> _Task to complete_
Leave out the pictures and retype exactly the lines from the line with "white 1x2 brick [185,322,290,409]" through the end of the listing below.
=== Section Start ===
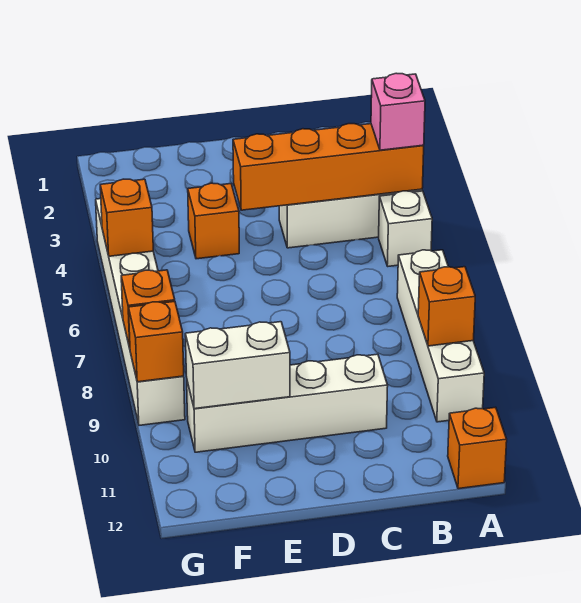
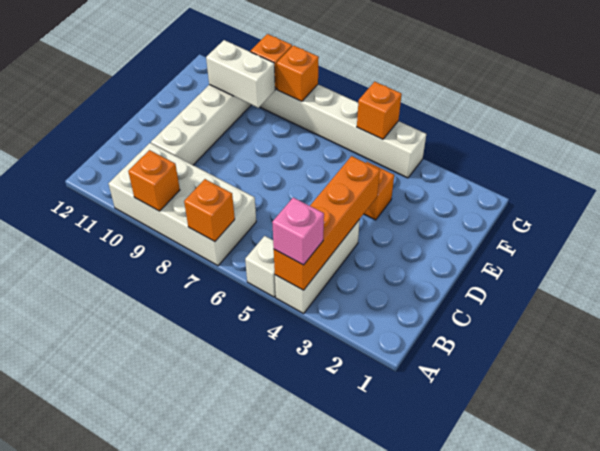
white 1x4 brick [397,250,484,422] -> white 2x4 brick [108,143,256,266]
orange 1x1 brick [448,407,507,489] -> orange 1x1 brick moved to [184,179,235,242]
white 1x2 brick [185,322,290,409] -> white 1x2 brick turned to [206,40,275,108]

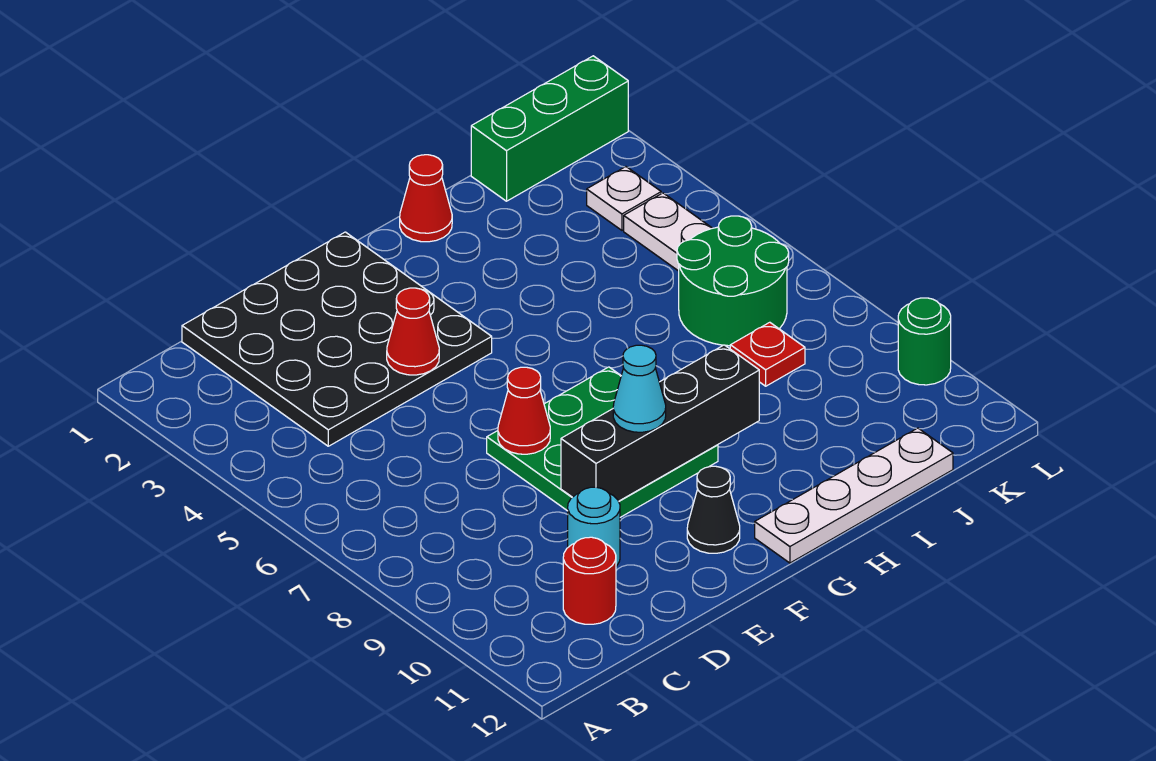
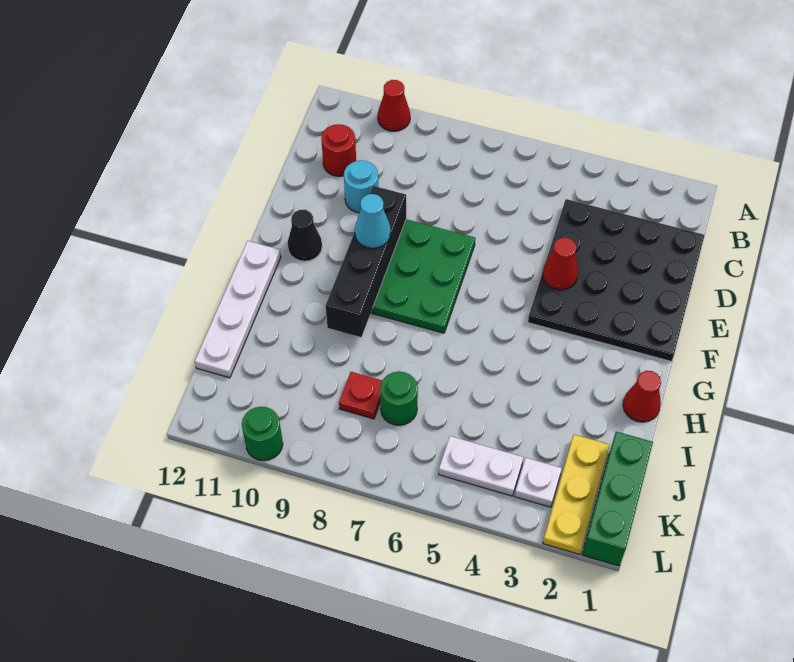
red 1x1 cone [498,367,550,454] -> red 1x1 cone moved to [378,80,410,131]
none -> yellow 1x3 plate [543,435,610,554]
green 2x2 round brick [677,216,789,346] -> green 1x1 round brick [380,372,418,425]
=== Section End ===
> _Output_
white 1x2 brick [185,322,290,409] -> white 1x2 brick turned to [206,40,275,108]

red 1x1 cone [498,367,550,454] -> red 1x1 cone moved to [378,80,410,131]
none -> yellow 1x3 plate [543,435,610,554]
green 2x2 round brick [677,216,789,346] -> green 1x1 round brick [380,372,418,425]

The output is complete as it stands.